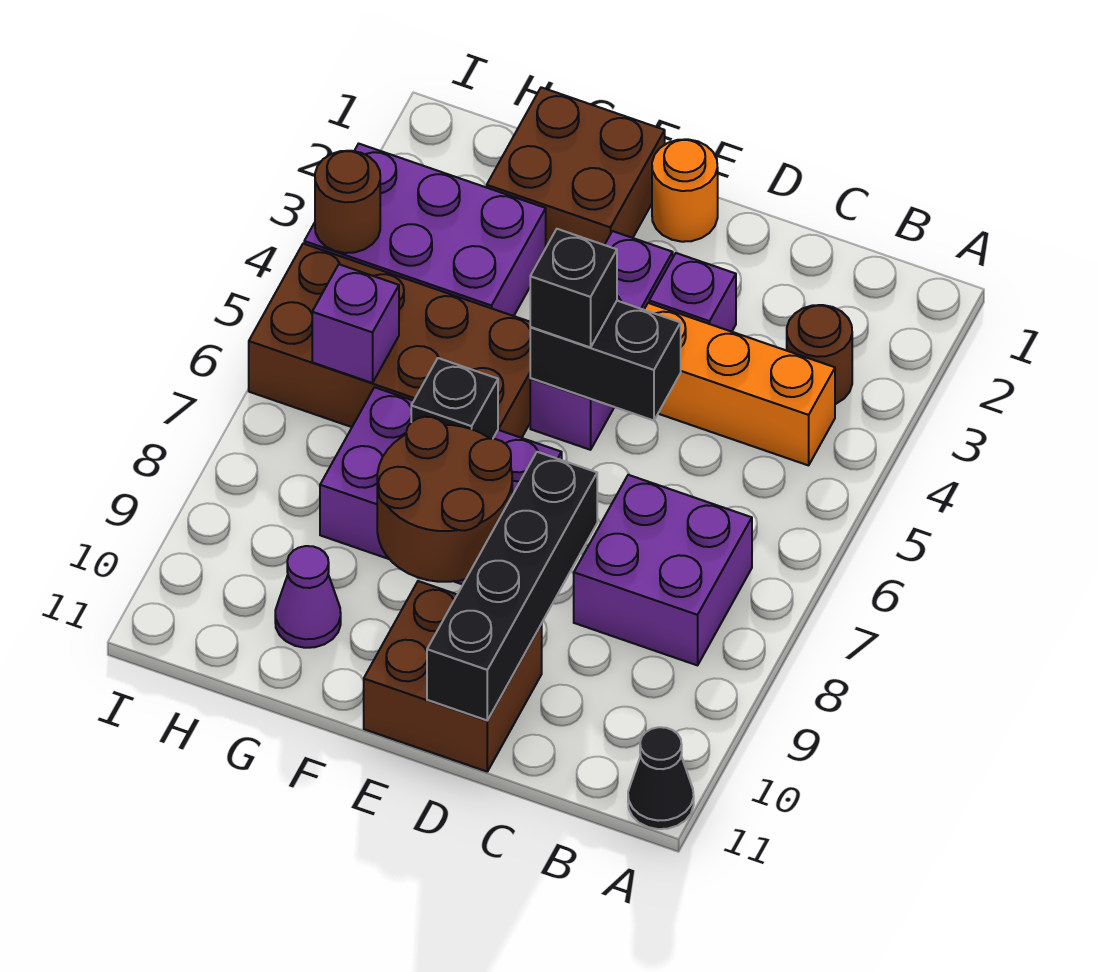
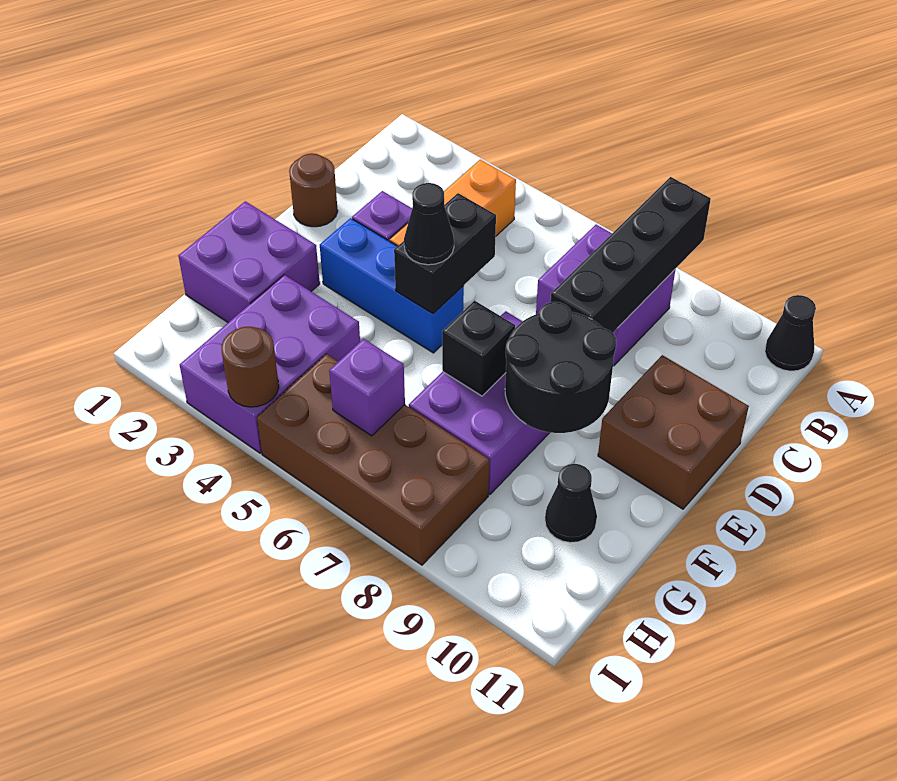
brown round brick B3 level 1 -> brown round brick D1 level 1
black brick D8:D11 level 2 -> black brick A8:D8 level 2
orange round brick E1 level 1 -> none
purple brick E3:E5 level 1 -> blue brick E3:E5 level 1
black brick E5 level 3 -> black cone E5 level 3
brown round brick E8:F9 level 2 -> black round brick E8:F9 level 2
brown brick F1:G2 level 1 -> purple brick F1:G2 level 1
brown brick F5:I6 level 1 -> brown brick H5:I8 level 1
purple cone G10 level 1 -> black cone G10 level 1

=======

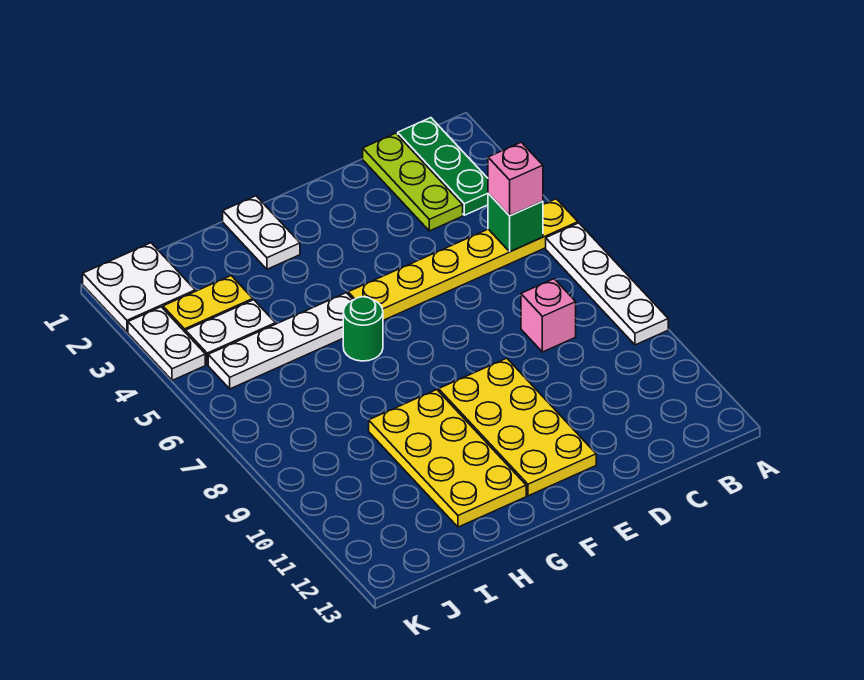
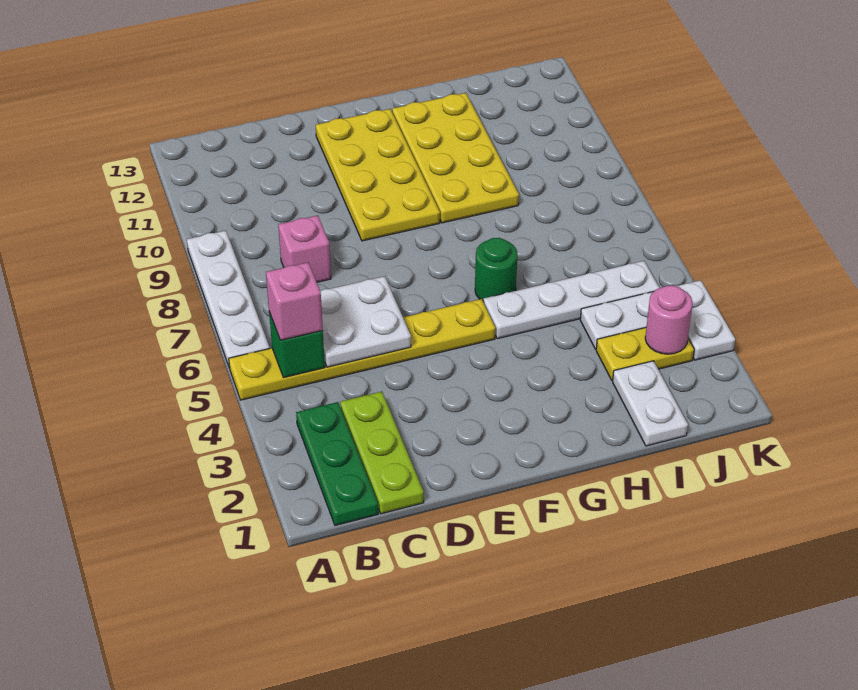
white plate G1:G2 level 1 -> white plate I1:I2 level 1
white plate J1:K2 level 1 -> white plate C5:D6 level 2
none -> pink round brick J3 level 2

=======

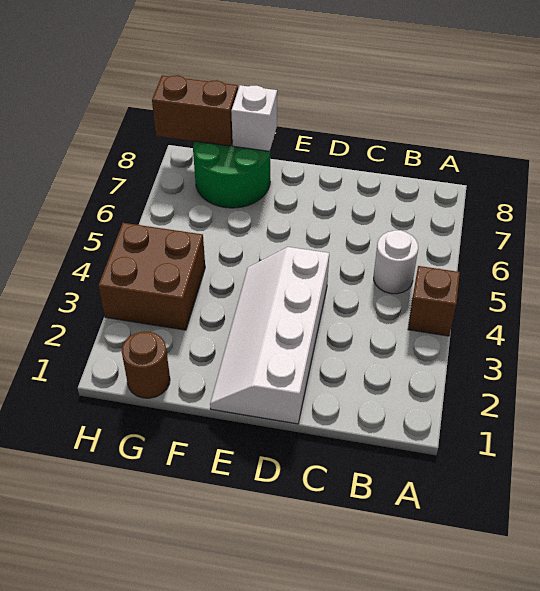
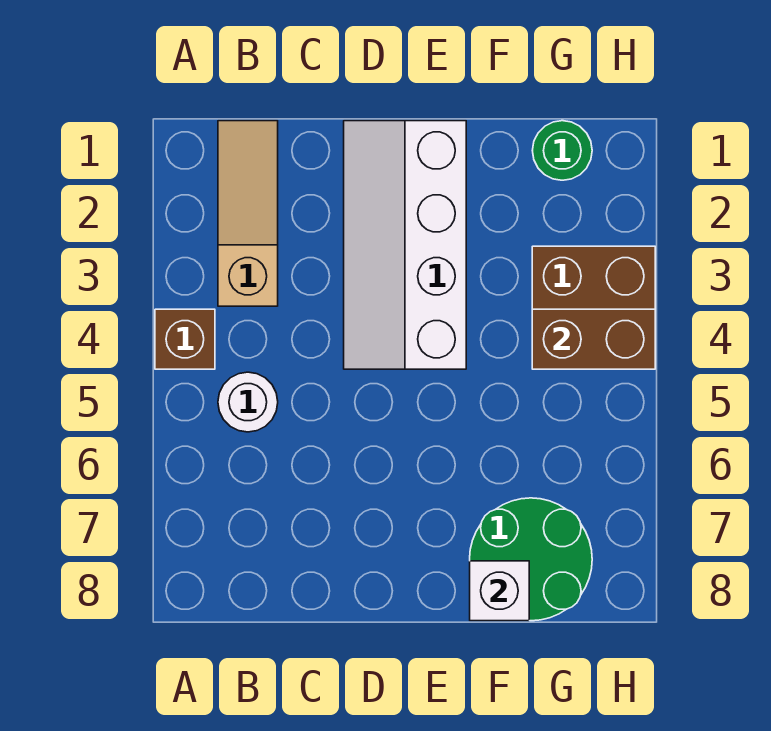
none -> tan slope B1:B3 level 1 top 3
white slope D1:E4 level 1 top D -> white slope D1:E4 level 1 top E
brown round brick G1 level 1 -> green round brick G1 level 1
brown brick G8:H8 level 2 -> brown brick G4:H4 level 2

=======

## The problem
Each line above that contains the word "slope" must be copied.

## Completed exercise
none -> tan slope B1:B3 level 1 top 3
white slope D1:E4 level 1 top D -> white slope D1:E4 level 1 top E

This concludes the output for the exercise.